Task prompt | Would you work out how many of the lines below hold "unit" and reply with nothing but the number?

Information supplied |
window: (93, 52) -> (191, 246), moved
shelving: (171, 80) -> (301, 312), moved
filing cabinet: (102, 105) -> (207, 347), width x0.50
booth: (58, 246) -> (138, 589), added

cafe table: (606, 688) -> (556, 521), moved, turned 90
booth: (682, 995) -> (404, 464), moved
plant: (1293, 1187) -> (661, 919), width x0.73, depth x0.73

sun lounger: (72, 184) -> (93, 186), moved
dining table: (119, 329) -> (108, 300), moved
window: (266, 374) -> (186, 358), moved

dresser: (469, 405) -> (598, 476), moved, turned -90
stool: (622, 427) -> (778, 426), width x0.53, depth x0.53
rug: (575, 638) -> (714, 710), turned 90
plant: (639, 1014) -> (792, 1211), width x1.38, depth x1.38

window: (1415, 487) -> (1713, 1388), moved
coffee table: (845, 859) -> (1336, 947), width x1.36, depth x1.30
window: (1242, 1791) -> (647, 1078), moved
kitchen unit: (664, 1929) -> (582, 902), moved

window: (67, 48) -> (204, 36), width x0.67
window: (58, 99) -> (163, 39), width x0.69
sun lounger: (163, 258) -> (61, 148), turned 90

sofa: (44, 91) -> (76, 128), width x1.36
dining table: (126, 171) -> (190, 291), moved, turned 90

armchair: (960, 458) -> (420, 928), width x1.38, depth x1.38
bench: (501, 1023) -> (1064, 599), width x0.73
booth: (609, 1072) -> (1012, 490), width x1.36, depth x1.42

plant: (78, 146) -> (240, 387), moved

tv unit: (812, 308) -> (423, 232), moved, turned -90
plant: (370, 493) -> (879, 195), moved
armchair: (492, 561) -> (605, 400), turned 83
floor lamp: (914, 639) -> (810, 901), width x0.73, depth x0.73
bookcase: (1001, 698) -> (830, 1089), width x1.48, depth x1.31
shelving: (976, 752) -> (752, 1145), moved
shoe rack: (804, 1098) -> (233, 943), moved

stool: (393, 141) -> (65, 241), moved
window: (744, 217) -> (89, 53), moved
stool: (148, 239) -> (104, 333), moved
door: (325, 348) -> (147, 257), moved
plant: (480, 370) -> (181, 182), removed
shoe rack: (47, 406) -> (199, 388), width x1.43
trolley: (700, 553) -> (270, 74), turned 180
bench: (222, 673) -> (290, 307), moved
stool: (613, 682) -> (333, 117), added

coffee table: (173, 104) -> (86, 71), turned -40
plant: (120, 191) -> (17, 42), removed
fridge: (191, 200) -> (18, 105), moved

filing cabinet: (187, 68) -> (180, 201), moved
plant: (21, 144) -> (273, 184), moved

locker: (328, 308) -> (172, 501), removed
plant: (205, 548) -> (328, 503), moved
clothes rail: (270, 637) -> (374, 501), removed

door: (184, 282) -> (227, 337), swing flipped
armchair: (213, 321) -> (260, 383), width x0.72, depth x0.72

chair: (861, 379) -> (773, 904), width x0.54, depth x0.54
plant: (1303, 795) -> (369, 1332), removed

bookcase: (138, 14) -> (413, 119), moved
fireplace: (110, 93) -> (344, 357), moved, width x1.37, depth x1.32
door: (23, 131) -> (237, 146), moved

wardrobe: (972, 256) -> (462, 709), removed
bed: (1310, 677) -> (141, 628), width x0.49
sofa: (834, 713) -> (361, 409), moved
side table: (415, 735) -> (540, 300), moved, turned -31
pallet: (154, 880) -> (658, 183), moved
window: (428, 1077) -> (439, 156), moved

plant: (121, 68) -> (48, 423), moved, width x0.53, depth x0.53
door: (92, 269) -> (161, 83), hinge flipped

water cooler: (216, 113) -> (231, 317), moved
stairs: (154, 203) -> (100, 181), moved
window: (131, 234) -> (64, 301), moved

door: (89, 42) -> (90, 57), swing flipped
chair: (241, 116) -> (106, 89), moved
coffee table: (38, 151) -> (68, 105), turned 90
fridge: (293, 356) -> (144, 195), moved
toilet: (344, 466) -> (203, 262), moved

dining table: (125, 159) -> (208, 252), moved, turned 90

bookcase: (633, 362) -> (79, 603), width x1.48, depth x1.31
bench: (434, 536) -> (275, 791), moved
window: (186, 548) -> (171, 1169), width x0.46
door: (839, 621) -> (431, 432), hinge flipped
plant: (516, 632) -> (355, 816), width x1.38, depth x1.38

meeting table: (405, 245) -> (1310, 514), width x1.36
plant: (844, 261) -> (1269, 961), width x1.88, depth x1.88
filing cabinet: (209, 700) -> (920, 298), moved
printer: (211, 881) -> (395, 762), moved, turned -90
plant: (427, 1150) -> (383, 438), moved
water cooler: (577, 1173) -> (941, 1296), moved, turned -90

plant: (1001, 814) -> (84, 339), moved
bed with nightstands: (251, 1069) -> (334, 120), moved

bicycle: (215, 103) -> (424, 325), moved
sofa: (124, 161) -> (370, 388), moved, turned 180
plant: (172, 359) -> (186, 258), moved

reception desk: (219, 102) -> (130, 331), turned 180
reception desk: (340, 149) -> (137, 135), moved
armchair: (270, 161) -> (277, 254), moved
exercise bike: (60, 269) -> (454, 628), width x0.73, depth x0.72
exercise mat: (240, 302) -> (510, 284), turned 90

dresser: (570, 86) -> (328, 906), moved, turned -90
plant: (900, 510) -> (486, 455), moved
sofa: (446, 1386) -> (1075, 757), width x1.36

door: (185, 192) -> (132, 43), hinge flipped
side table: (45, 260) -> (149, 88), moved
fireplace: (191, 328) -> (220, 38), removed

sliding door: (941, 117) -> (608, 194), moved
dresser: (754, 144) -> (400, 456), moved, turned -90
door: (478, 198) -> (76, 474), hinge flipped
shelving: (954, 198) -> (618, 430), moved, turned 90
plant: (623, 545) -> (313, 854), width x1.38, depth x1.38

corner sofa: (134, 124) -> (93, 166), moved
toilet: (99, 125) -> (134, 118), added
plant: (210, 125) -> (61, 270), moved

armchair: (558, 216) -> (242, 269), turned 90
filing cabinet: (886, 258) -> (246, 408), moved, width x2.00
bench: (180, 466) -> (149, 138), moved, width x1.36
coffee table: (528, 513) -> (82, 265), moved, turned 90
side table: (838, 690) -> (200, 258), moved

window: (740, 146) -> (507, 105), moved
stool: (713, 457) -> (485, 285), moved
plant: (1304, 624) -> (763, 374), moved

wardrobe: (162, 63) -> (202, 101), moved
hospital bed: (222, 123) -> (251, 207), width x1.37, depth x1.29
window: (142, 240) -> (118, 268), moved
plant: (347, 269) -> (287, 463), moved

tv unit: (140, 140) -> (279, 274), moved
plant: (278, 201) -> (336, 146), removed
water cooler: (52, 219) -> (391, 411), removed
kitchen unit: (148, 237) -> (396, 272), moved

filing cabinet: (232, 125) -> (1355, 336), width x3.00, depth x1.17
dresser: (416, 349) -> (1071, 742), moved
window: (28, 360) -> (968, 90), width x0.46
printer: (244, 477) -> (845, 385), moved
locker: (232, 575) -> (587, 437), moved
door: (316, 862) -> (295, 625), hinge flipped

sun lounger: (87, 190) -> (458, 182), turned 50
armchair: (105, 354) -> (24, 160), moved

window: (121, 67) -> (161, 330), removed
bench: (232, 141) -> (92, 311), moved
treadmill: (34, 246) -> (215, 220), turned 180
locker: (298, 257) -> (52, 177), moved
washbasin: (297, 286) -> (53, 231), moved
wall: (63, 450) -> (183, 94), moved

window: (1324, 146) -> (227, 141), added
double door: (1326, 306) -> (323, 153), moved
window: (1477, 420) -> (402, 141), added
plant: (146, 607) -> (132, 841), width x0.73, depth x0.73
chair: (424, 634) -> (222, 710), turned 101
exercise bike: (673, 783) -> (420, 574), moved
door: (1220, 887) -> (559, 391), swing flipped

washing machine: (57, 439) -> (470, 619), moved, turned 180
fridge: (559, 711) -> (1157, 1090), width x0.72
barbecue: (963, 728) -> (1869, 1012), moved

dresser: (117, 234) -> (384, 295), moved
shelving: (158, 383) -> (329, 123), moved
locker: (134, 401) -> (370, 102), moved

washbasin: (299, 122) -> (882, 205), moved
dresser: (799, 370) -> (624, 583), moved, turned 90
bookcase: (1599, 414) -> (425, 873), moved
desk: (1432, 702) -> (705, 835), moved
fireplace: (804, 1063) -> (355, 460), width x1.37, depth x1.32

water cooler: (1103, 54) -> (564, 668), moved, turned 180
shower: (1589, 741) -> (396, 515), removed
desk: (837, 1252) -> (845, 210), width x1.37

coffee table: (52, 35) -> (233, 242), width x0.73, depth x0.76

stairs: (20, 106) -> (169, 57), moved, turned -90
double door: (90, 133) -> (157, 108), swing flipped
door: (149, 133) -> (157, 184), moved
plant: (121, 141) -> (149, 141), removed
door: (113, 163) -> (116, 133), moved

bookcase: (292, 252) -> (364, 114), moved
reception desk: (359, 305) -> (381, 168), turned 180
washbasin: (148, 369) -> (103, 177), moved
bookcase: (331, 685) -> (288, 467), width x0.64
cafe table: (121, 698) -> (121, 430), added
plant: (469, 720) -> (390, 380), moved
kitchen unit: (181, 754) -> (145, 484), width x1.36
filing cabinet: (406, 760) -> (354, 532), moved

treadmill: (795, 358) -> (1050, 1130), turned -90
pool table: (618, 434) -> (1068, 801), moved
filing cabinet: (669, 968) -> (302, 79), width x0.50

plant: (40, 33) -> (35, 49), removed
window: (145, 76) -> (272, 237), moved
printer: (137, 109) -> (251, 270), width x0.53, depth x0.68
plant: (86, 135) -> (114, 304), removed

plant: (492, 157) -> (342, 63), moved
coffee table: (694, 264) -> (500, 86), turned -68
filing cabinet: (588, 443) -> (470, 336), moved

Answer for the task | 5